Retype the whole of the data exactly.

[Data in this exercise Boundary: Start]

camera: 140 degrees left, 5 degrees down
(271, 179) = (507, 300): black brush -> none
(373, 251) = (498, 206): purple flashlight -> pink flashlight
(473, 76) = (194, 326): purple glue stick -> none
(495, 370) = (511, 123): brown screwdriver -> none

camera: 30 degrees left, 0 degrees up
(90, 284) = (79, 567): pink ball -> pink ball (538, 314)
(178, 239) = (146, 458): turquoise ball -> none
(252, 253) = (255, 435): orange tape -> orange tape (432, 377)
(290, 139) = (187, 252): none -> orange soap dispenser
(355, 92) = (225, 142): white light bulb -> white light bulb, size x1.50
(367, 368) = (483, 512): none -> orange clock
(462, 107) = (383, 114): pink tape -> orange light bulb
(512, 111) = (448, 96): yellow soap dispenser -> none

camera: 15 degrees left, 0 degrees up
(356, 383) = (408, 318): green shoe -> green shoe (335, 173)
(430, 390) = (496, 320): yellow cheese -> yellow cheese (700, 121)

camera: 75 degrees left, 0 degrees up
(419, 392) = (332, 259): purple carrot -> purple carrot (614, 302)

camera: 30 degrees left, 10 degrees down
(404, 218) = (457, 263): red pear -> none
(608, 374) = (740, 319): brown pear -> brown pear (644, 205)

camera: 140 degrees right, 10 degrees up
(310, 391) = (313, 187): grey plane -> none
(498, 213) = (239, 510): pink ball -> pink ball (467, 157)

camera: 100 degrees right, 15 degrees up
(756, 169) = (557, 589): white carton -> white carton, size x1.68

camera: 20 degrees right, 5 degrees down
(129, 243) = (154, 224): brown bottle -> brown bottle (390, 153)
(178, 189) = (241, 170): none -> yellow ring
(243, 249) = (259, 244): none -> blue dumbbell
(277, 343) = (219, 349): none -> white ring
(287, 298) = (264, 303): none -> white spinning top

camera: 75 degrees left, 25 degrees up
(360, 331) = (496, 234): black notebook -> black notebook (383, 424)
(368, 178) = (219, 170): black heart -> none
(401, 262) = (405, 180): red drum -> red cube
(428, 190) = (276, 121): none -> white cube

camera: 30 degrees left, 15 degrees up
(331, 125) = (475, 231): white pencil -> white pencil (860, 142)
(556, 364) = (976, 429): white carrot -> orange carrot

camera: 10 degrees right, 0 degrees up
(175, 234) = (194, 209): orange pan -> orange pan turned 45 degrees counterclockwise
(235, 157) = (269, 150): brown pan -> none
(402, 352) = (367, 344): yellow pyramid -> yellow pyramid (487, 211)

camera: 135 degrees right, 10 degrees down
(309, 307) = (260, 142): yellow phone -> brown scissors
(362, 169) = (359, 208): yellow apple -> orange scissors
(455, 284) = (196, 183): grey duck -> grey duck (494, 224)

[Data in this exercise Boundary: End]

* [Answer to this exercise]
camera: 140 degrees left, 5 degrees down
(271, 179) = (507, 300): black brush -> none
(373, 251) = (498, 206): purple flashlight -> pink flashlight
(473, 76) = (194, 326): purple glue stick -> none
(495, 370) = (511, 123): brown screwdriver -> none

camera: 30 degrees left, 0 degrees up
(90, 284) = (79, 567): pink ball -> pink ball (538, 314)
(178, 239) = (146, 458): turquoise ball -> none
(252, 253) = (255, 435): orange tape -> orange tape (432, 377)
(290, 139) = (187, 252): none -> orange soap dispenser
(355, 92) = (225, 142): white light bulb -> white light bulb, size x1.50
(367, 368) = (483, 512): none -> orange clock
(462, 107) = (383, 114): pink tape -> orange light bulb
(512, 111) = (448, 96): yellow soap dispenser -> none

camera: 15 degrees left, 0 degrees up
(356, 383) = (408, 318): green shoe -> green shoe (335, 173)
(430, 390) = (496, 320): yellow cheese -> yellow cheese (700, 121)

camera: 75 degrees left, 0 degrees up
(419, 392) = (332, 259): purple carrot -> purple carrot (614, 302)

camera: 30 degrees left, 10 degrees down
(404, 218) = (457, 263): red pear -> none
(608, 374) = (740, 319): brown pear -> brown pear (644, 205)

camera: 140 degrees right, 10 degrees up
(310, 391) = (313, 187): grey plane -> none
(498, 213) = (239, 510): pink ball -> pink ball (467, 157)

camera: 100 degrees right, 15 degrees up
(756, 169) = (557, 589): white carton -> white carton, size x1.68

camera: 20 degrees right, 5 degrees down
(129, 243) = (154, 224): brown bottle -> brown bottle (390, 153)
(178, 189) = (241, 170): none -> yellow ring
(243, 249) = (259, 244): none -> blue dumbbell
(277, 343) = (219, 349): none -> white ring
(287, 298) = (264, 303): none -> white spinning top

camera: 75 degrees left, 25 degrees up
(360, 331) = (496, 234): black notebook -> black notebook (383, 424)
(368, 178) = (219, 170): black heart -> none
(401, 262) = (405, 180): red drum -> red cube
(428, 190) = (276, 121): none -> white cube

camera: 30 degrees left, 15 degrees up
(331, 125) = (475, 231): white pencil -> white pencil (860, 142)
(556, 364) = (976, 429): white carrot -> orange carrot

camera: 10 degrees right, 0 degrees up
(175, 234) = (194, 209): orange pan -> orange pan turned 45 degrees counterclockwise
(235, 157) = (269, 150): brown pan -> none
(402, 352) = (367, 344): yellow pyramid -> yellow pyramid (487, 211)

camera: 135 degrees right, 10 degrees down
(309, 307) = (260, 142): yellow phone -> brown scissors
(362, 169) = (359, 208): yellow apple -> orange scissors
(455, 284) = (196, 183): grey duck -> grey duck (494, 224)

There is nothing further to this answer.